WHAT TO PRODUCE
Of the material below, the lines to be retyped are those from the line containing "purple brick A2:A3" through the line containing "cyan round brick F8 level 1 -> none", inclusive; reproduce them exactly.

■ ■ ■ ■ ■ ■ ■

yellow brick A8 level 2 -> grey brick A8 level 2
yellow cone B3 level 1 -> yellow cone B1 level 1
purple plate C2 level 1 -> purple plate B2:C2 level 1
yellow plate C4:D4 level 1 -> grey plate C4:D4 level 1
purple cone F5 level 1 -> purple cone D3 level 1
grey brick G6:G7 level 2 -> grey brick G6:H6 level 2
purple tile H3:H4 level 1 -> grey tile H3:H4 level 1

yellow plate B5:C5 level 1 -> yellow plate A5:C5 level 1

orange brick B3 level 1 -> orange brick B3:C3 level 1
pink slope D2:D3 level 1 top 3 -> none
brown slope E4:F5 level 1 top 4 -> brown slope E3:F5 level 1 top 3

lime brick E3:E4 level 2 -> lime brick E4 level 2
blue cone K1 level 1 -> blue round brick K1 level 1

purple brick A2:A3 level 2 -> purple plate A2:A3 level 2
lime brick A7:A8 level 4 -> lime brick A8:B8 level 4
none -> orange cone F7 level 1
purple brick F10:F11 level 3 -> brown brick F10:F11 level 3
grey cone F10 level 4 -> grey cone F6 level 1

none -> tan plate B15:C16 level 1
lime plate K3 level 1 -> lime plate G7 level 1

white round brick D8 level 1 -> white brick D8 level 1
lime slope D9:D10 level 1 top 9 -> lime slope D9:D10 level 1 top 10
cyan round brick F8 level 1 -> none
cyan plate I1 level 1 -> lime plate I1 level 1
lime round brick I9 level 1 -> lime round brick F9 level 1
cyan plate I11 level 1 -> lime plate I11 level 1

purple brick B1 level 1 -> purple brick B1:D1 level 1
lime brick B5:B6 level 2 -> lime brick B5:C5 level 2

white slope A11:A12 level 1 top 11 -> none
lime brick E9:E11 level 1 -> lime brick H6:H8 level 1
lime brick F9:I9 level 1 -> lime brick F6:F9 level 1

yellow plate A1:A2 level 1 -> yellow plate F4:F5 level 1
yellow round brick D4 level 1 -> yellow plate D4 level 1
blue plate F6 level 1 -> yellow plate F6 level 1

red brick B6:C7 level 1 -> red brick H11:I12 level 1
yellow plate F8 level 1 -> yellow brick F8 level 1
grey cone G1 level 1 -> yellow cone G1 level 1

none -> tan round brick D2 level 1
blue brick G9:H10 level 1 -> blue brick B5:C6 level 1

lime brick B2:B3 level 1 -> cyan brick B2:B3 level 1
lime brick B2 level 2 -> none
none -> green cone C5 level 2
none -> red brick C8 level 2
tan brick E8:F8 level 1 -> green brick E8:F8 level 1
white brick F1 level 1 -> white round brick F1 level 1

■ ■ ■ ■ ■ ■ ■

RESPONSE BOX
purple brick A2:A3 level 2 -> purple plate A2:A3 level 2
lime brick A7:A8 level 4 -> lime brick A8:B8 level 4
none -> orange cone F7 level 1
purple brick F10:F11 level 3 -> brown brick F10:F11 level 3
grey cone F10 level 4 -> grey cone F6 level 1

none -> tan plate B15:C16 level 1
lime plate K3 level 1 -> lime plate G7 level 1

white round brick D8 level 1 -> white brick D8 level 1
lime slope D9:D10 level 1 top 9 -> lime slope D9:D10 level 1 top 10
cyan round brick F8 level 1 -> none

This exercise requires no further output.